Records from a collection
*****

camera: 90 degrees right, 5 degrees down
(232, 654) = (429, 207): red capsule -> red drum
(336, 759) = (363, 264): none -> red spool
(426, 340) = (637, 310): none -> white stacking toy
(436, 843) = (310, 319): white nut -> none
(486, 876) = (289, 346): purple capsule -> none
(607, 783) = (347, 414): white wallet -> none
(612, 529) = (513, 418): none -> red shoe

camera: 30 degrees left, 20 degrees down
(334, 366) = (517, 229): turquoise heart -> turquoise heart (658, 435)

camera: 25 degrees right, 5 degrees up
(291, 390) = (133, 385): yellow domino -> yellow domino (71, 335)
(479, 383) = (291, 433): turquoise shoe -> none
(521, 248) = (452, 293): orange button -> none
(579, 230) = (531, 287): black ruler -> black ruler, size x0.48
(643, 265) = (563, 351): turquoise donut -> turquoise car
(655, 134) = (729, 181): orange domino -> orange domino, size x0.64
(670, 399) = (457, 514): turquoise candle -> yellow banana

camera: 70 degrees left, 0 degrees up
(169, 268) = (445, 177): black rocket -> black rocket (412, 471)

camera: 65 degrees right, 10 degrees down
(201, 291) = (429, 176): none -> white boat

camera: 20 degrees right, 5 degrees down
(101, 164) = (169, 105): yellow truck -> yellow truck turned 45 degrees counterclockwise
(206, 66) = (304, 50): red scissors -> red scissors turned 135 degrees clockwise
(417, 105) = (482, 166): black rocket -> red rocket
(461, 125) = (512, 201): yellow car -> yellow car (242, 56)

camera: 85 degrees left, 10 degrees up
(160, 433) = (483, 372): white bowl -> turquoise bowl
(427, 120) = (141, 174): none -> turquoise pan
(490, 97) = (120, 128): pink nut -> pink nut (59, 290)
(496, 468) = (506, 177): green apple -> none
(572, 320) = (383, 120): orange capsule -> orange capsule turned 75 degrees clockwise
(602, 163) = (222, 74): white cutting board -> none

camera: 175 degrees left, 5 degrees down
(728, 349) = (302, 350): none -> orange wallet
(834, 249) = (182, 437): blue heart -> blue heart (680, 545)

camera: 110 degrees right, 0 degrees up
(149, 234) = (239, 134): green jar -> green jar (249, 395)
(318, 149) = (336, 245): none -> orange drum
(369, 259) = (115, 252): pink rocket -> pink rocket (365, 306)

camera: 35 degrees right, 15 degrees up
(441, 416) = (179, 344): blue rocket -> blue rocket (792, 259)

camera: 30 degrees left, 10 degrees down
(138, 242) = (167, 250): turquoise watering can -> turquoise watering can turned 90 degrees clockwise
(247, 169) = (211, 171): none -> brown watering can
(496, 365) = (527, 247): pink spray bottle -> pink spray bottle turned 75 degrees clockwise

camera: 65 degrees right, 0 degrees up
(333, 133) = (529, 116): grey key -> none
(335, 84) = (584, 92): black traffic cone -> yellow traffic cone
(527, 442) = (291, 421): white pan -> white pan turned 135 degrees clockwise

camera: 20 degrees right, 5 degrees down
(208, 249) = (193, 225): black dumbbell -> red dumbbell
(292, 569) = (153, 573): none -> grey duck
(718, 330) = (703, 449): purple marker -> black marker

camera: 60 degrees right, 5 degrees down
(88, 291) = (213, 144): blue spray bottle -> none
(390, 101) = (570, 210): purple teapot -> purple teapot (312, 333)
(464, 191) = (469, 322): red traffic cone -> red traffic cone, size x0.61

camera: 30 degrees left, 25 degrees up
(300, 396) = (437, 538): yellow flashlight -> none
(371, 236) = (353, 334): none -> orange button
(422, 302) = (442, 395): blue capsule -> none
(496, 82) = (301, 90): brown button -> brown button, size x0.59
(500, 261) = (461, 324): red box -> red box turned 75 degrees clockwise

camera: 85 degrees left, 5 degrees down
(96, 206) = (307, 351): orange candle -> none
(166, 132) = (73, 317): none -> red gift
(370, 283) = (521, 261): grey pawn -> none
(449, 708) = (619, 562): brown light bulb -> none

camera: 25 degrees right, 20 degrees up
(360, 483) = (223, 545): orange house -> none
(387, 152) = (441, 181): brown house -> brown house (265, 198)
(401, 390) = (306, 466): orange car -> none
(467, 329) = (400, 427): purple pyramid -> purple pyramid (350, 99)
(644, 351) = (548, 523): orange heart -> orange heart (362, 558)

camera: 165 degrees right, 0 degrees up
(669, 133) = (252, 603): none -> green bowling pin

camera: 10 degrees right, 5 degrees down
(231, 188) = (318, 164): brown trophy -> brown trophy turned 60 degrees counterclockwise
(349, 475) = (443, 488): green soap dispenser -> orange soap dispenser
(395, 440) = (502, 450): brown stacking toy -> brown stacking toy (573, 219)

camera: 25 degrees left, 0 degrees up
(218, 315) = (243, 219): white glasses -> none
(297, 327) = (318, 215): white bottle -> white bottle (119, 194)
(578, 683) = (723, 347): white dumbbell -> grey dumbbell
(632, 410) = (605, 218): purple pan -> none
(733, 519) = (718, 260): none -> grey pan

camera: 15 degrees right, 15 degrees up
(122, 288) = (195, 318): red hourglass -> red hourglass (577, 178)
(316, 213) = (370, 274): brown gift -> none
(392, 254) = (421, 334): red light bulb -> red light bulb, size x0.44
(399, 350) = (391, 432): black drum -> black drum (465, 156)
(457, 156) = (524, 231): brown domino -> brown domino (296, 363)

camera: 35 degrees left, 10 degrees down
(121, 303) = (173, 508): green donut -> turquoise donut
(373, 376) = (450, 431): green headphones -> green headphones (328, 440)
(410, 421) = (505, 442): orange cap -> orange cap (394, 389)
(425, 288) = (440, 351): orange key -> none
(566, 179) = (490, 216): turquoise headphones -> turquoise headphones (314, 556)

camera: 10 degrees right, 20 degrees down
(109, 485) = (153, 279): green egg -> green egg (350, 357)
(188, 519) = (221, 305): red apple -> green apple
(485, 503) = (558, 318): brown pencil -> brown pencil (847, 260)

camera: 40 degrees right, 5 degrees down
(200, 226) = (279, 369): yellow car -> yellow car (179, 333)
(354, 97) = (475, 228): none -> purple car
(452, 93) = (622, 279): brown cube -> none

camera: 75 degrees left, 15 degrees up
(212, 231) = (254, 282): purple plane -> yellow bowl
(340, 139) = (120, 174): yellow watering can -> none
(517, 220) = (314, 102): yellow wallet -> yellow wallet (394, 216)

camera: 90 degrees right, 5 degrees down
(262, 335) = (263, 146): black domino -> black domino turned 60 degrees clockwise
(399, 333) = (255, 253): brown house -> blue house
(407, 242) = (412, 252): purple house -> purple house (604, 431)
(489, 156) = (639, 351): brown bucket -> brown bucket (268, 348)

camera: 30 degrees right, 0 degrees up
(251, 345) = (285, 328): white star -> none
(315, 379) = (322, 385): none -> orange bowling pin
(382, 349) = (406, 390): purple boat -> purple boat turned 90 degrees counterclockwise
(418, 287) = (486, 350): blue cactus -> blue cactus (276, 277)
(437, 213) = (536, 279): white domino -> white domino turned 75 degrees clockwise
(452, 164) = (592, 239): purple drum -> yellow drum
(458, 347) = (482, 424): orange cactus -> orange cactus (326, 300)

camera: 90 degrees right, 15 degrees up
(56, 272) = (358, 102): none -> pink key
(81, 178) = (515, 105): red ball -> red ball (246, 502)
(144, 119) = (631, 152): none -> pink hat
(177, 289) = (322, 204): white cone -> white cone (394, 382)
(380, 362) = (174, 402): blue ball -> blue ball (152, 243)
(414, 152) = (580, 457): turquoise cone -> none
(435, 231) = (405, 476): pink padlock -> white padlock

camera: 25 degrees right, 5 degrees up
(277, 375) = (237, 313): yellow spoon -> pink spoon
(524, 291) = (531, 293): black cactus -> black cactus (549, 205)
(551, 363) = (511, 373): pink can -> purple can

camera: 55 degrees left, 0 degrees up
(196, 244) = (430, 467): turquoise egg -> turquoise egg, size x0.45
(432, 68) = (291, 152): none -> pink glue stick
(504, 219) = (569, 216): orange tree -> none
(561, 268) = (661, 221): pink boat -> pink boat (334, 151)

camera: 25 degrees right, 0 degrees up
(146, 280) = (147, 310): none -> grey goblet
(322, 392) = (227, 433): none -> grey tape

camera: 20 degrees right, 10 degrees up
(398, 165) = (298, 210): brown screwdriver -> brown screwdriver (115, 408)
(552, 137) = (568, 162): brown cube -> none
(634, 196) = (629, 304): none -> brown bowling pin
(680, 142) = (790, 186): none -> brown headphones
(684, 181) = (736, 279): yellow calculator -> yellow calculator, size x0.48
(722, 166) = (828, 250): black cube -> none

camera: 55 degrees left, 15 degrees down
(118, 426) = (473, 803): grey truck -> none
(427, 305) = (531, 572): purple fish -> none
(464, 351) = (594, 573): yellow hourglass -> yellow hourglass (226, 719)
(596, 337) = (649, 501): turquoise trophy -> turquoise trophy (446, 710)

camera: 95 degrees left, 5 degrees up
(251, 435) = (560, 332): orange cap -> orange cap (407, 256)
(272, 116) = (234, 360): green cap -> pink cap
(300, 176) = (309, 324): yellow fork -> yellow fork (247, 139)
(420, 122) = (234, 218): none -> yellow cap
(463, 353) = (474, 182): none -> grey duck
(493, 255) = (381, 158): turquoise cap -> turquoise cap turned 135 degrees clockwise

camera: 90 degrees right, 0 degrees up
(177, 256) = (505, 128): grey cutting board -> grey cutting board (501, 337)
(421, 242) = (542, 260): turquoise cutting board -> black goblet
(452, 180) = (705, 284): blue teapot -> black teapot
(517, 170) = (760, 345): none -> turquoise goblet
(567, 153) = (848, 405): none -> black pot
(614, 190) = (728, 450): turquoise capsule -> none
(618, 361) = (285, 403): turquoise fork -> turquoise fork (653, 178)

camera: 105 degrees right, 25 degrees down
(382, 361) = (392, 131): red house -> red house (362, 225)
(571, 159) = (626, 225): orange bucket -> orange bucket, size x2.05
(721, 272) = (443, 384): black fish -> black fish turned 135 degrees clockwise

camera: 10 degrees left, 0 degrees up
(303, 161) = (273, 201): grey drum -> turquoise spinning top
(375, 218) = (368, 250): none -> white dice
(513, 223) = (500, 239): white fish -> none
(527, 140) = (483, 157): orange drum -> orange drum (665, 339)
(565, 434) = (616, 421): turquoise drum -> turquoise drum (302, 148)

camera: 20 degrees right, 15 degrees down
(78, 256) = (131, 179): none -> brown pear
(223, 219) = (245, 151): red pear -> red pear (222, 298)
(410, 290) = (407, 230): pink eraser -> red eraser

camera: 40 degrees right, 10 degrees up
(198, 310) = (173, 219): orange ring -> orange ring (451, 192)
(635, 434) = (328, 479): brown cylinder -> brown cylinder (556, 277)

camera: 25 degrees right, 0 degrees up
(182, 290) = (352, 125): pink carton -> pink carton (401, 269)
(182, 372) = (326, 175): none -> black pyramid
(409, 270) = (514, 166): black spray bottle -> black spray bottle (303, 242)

*****

» Task to carry out
How many of the lines in the records above include the word "fork"? State that number alone.

» Response area
2